● SOURCE MATERIAL
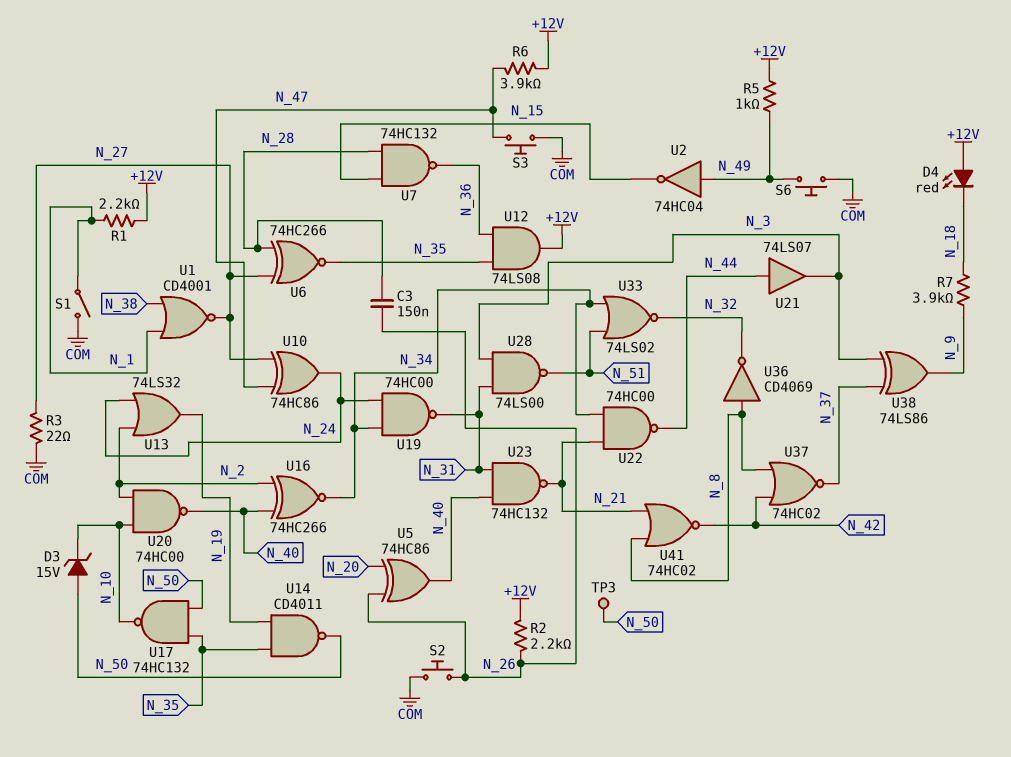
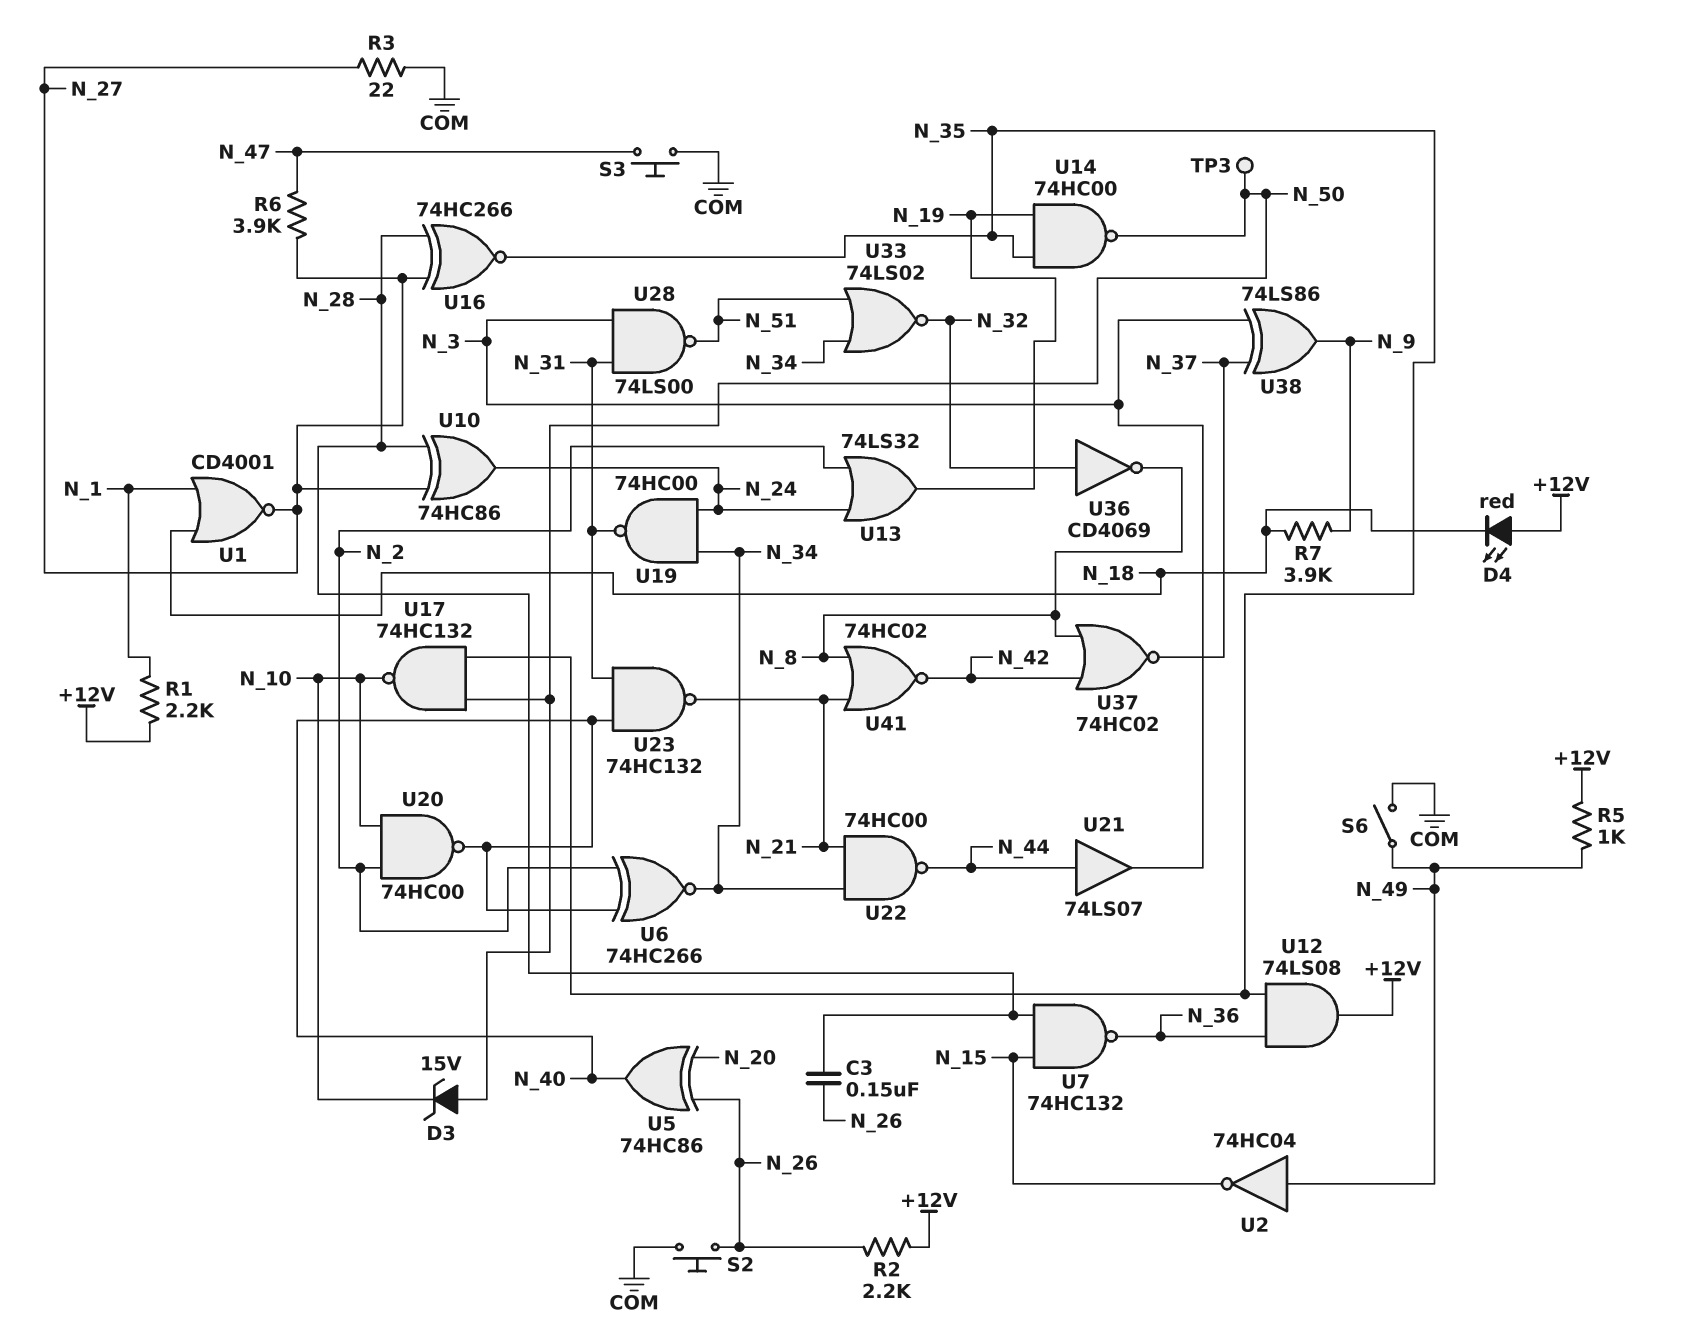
R6: 3.9k (+12V, N_47) -> 3.9k (N_27, N_47)
S1: switch (COM, N_1) -> none
S6: button (COM, N_49) -> switch (COM, N_49)
U1: NOR CD4001 (in N_1, in N_38, out N_27) -> NOR CD4001 (in N_1, in N_18, out N_27)
U6: XNOR 74HC266 (in N_27, in N_28, out N_35) -> XNOR 74HC266 (in N_2, in N_40, out N_34)
U10: XOR 74HC86 (in N_27, in N_47, out N_24) -> XOR 74HC86 (in N_27, in N_28, out N_24)
U14: NAND CD4011 (in N_19, in N_35, out N_50) -> NAND 74HC00 (in N_19, in N_35, out N_50)
U16: XNOR 74HC266 (in N_2, in N_40, out N_34) -> XNOR 74HC266 (in N_27, in N_28, out N_35)
U36: NOT CD4069 (in N_8, out N_32) -> NOT CD4069 (in N_32, out N_8)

● ACTIVITY
Your copy should match the entries above exactly and contain no pictures.

● EXERCISE RESPONSE
R6: 3.9k (+12V, N_47) -> 3.9k (N_27, N_47)
S1: switch (COM, N_1) -> none
S6: button (COM, N_49) -> switch (COM, N_49)
U1: NOR CD4001 (in N_1, in N_38, out N_27) -> NOR CD4001 (in N_1, in N_18, out N_27)
U6: XNOR 74HC266 (in N_27, in N_28, out N_35) -> XNOR 74HC266 (in N_2, in N_40, out N_34)
U10: XOR 74HC86 (in N_27, in N_47, out N_24) -> XOR 74HC86 (in N_27, in N_28, out N_24)
U14: NAND CD4011 (in N_19, in N_35, out N_50) -> NAND 74HC00 (in N_19, in N_35, out N_50)
U16: XNOR 74HC266 (in N_2, in N_40, out N_34) -> XNOR 74HC266 (in N_27, in N_28, out N_35)
U36: NOT CD4069 (in N_8, out N_32) -> NOT CD4069 (in N_32, out N_8)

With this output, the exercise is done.